[Collected data]
——————————
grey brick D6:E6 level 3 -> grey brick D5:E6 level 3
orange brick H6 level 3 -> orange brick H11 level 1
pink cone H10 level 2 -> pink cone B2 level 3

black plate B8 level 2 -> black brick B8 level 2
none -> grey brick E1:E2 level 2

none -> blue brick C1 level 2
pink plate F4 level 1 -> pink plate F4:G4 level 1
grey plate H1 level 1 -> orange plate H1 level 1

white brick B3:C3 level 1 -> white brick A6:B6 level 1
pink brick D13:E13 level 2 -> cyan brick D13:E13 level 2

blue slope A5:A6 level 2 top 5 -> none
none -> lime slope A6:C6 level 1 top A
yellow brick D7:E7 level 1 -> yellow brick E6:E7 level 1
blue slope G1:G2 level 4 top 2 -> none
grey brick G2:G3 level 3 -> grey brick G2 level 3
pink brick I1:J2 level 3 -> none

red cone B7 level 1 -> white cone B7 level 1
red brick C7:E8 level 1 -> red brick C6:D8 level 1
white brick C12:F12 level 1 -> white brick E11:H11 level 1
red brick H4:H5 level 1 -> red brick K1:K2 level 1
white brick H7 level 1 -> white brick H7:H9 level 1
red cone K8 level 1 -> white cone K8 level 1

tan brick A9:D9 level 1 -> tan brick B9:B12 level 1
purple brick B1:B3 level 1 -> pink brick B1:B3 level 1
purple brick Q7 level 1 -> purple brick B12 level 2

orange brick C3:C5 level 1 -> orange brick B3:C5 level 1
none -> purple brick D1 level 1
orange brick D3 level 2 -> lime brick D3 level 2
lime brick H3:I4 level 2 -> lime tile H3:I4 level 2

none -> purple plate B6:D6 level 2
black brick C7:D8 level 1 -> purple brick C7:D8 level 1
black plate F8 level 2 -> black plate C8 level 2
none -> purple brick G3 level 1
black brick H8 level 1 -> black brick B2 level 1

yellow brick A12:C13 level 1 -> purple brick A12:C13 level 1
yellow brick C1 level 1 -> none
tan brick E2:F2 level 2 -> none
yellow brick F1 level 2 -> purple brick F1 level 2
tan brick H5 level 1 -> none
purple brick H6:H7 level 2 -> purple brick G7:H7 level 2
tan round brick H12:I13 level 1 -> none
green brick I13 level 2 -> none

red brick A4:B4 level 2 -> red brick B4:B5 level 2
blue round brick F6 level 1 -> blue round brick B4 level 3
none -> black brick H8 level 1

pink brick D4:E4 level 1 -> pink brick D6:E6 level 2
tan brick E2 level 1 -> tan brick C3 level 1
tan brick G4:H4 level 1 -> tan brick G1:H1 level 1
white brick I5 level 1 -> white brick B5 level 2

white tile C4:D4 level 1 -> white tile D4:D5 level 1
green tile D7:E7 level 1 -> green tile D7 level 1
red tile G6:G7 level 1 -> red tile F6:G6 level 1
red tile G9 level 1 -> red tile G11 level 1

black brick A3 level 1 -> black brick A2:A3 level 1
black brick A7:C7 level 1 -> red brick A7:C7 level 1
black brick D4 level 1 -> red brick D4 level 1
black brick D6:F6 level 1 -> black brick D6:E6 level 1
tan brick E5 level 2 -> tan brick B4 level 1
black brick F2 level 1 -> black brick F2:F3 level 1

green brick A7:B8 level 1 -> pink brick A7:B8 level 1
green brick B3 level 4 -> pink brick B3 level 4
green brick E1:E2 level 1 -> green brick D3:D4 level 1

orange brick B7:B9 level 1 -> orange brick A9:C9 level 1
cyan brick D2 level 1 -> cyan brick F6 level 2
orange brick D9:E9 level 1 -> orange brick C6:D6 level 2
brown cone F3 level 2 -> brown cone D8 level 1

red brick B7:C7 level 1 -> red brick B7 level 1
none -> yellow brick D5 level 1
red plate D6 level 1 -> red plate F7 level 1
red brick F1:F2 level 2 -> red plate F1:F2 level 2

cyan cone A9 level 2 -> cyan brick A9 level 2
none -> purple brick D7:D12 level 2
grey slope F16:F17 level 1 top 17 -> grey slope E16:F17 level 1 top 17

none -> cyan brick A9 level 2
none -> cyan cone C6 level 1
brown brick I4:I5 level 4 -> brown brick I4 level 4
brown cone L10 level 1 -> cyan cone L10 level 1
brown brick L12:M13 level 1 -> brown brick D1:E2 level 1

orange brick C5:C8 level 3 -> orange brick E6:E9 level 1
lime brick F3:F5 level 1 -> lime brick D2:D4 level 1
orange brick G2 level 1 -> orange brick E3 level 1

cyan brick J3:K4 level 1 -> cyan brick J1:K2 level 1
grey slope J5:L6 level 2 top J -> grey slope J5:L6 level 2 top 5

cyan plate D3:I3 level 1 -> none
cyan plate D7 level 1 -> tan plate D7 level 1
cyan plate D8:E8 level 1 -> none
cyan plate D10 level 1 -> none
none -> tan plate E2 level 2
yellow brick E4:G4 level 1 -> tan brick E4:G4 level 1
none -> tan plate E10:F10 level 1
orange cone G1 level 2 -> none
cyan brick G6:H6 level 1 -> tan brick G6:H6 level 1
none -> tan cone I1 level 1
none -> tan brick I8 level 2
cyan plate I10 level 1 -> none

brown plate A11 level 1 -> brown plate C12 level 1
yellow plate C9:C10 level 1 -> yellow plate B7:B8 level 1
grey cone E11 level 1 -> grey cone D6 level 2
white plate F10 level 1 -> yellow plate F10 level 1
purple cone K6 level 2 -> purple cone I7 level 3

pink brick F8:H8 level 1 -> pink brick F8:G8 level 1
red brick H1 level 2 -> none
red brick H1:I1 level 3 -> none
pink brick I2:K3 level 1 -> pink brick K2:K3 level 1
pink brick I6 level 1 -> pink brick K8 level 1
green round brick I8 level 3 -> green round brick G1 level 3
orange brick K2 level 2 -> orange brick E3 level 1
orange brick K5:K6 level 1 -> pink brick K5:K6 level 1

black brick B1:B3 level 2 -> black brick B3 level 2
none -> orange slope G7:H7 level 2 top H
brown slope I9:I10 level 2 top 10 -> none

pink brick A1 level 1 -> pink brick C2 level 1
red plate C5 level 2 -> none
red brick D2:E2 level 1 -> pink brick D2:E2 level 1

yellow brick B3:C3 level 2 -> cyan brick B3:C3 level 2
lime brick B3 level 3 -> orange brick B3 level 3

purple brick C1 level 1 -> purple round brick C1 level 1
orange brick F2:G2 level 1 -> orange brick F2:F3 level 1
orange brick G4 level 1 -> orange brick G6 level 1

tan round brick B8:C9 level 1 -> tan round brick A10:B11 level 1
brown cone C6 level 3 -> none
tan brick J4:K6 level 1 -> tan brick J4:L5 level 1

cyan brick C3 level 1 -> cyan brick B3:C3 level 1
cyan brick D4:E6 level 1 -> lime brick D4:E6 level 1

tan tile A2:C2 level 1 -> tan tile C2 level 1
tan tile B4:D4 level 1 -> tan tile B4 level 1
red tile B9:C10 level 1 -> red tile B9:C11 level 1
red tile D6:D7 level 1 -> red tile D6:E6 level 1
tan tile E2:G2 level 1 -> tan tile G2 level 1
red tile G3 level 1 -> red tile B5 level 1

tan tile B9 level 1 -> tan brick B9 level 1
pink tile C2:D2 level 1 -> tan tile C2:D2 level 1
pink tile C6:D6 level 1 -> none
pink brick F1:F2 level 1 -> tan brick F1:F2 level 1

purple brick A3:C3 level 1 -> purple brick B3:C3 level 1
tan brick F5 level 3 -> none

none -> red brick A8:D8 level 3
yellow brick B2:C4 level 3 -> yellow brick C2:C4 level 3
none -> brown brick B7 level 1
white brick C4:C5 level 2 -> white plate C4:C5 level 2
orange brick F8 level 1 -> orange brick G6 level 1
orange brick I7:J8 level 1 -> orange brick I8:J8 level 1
——————————
WORK TO BE COMPLETED
Each entry above is to be copied out exactly.

ANSWER SPACE
grey brick D6:E6 level 3 -> grey brick D5:E6 level 3
orange brick H6 level 3 -> orange brick H11 level 1
pink cone H10 level 2 -> pink cone B2 level 3

black plate B8 level 2 -> black brick B8 level 2
none -> grey brick E1:E2 level 2

none -> blue brick C1 level 2
pink plate F4 level 1 -> pink plate F4:G4 level 1
grey plate H1 level 1 -> orange plate H1 level 1

white brick B3:C3 level 1 -> white brick A6:B6 level 1
pink brick D13:E13 level 2 -> cyan brick D13:E13 level 2

blue slope A5:A6 level 2 top 5 -> none
none -> lime slope A6:C6 level 1 top A
yellow brick D7:E7 level 1 -> yellow brick E6:E7 level 1
blue slope G1:G2 level 4 top 2 -> none
grey brick G2:G3 level 3 -> grey brick G2 level 3
pink brick I1:J2 level 3 -> none

red cone B7 level 1 -> white cone B7 level 1
red brick C7:E8 level 1 -> red brick C6:D8 level 1
white brick C12:F12 level 1 -> white brick E11:H11 level 1
red brick H4:H5 level 1 -> red brick K1:K2 level 1
white brick H7 level 1 -> white brick H7:H9 level 1
red cone K8 level 1 -> white cone K8 level 1

tan brick A9:D9 level 1 -> tan brick B9:B12 level 1
purple brick B1:B3 level 1 -> pink brick B1:B3 level 1
purple brick Q7 level 1 -> purple brick B12 level 2

orange brick C3:C5 level 1 -> orange brick B3:C5 level 1
none -> purple brick D1 level 1
orange brick D3 level 2 -> lime brick D3 level 2
lime brick H3:I4 level 2 -> lime tile H3:I4 level 2

none -> purple plate B6:D6 level 2
black brick C7:D8 level 1 -> purple brick C7:D8 level 1
black plate F8 level 2 -> black plate C8 level 2
none -> purple brick G3 level 1
black brick H8 level 1 -> black brick B2 level 1

yellow brick A12:C13 level 1 -> purple brick A12:C13 level 1
yellow brick C1 level 1 -> none
tan brick E2:F2 level 2 -> none
yellow brick F1 level 2 -> purple brick F1 level 2
tan brick H5 level 1 -> none
purple brick H6:H7 level 2 -> purple brick G7:H7 level 2
tan round brick H12:I13 level 1 -> none
green brick I13 level 2 -> none

red brick A4:B4 level 2 -> red brick B4:B5 level 2
blue round brick F6 level 1 -> blue round brick B4 level 3
none -> black brick H8 level 1

pink brick D4:E4 level 1 -> pink brick D6:E6 level 2
tan brick E2 level 1 -> tan brick C3 level 1
tan brick G4:H4 level 1 -> tan brick G1:H1 level 1
white brick I5 level 1 -> white brick B5 level 2

white tile C4:D4 level 1 -> white tile D4:D5 level 1
green tile D7:E7 level 1 -> green tile D7 level 1
red tile G6:G7 level 1 -> red tile F6:G6 level 1
red tile G9 level 1 -> red tile G11 level 1

black brick A3 level 1 -> black brick A2:A3 level 1
black brick A7:C7 level 1 -> red brick A7:C7 level 1
black brick D4 level 1 -> red brick D4 level 1
black brick D6:F6 level 1 -> black brick D6:E6 level 1
tan brick E5 level 2 -> tan brick B4 level 1
black brick F2 level 1 -> black brick F2:F3 level 1

green brick A7:B8 level 1 -> pink brick A7:B8 level 1
green brick B3 level 4 -> pink brick B3 level 4
green brick E1:E2 level 1 -> green brick D3:D4 level 1

orange brick B7:B9 level 1 -> orange brick A9:C9 level 1
cyan brick D2 level 1 -> cyan brick F6 level 2
orange brick D9:E9 level 1 -> orange brick C6:D6 level 2
brown cone F3 level 2 -> brown cone D8 level 1

red brick B7:C7 level 1 -> red brick B7 level 1
none -> yellow brick D5 level 1
red plate D6 level 1 -> red plate F7 level 1
red brick F1:F2 level 2 -> red plate F1:F2 level 2

cyan cone A9 level 2 -> cyan brick A9 level 2
none -> purple brick D7:D12 level 2
grey slope F16:F17 level 1 top 17 -> grey slope E16:F17 level 1 top 17

none -> cyan brick A9 level 2
none -> cyan cone C6 level 1
brown brick I4:I5 level 4 -> brown brick I4 level 4
brown cone L10 level 1 -> cyan cone L10 level 1
brown brick L12:M13 level 1 -> brown brick D1:E2 level 1

orange brick C5:C8 level 3 -> orange brick E6:E9 level 1
lime brick F3:F5 level 1 -> lime brick D2:D4 level 1
orange brick G2 level 1 -> orange brick E3 level 1

cyan brick J3:K4 level 1 -> cyan brick J1:K2 level 1
grey slope J5:L6 level 2 top J -> grey slope J5:L6 level 2 top 5

cyan plate D3:I3 level 1 -> none
cyan plate D7 level 1 -> tan plate D7 level 1
cyan plate D8:E8 level 1 -> none
cyan plate D10 level 1 -> none
none -> tan plate E2 level 2
yellow brick E4:G4 level 1 -> tan brick E4:G4 level 1
none -> tan plate E10:F10 level 1
orange cone G1 level 2 -> none
cyan brick G6:H6 level 1 -> tan brick G6:H6 level 1
none -> tan cone I1 level 1
none -> tan brick I8 level 2
cyan plate I10 level 1 -> none

brown plate A11 level 1 -> brown plate C12 level 1
yellow plate C9:C10 level 1 -> yellow plate B7:B8 level 1
grey cone E11 level 1 -> grey cone D6 level 2
white plate F10 level 1 -> yellow plate F10 level 1
purple cone K6 level 2 -> purple cone I7 level 3

pink brick F8:H8 level 1 -> pink brick F8:G8 level 1
red brick H1 level 2 -> none
red brick H1:I1 level 3 -> none
pink brick I2:K3 level 1 -> pink brick K2:K3 level 1
pink brick I6 level 1 -> pink brick K8 level 1
green round brick I8 level 3 -> green round brick G1 level 3
orange brick K2 level 2 -> orange brick E3 level 1
orange brick K5:K6 level 1 -> pink brick K5:K6 level 1

black brick B1:B3 level 2 -> black brick B3 level 2
none -> orange slope G7:H7 level 2 top H
brown slope I9:I10 level 2 top 10 -> none

pink brick A1 level 1 -> pink brick C2 level 1
red plate C5 level 2 -> none
red brick D2:E2 level 1 -> pink brick D2:E2 level 1

yellow brick B3:C3 level 2 -> cyan brick B3:C3 level 2
lime brick B3 level 3 -> orange brick B3 level 3

purple brick C1 level 1 -> purple round brick C1 level 1
orange brick F2:G2 level 1 -> orange brick F2:F3 level 1
orange brick G4 level 1 -> orange brick G6 level 1

tan round brick B8:C9 level 1 -> tan round brick A10:B11 level 1
brown cone C6 level 3 -> none
tan brick J4:K6 level 1 -> tan brick J4:L5 level 1

cyan brick C3 level 1 -> cyan brick B3:C3 level 1
cyan brick D4:E6 level 1 -> lime brick D4:E6 level 1

tan tile A2:C2 level 1 -> tan tile C2 level 1
tan tile B4:D4 level 1 -> tan tile B4 level 1
red tile B9:C10 level 1 -> red tile B9:C11 level 1
red tile D6:D7 level 1 -> red tile D6:E6 level 1
tan tile E2:G2 level 1 -> tan tile G2 level 1
red tile G3 level 1 -> red tile B5 level 1

tan tile B9 level 1 -> tan brick B9 level 1
pink tile C2:D2 level 1 -> tan tile C2:D2 level 1
pink tile C6:D6 level 1 -> none
pink brick F1:F2 level 1 -> tan brick F1:F2 level 1

purple brick A3:C3 level 1 -> purple brick B3:C3 level 1
tan brick F5 level 3 -> none

none -> red brick A8:D8 level 3
yellow brick B2:C4 level 3 -> yellow brick C2:C4 level 3
none -> brown brick B7 level 1
white brick C4:C5 level 2 -> white plate C4:C5 level 2
orange brick F8 level 1 -> orange brick G6 level 1
orange brick I7:J8 level 1 -> orange brick I8:J8 level 1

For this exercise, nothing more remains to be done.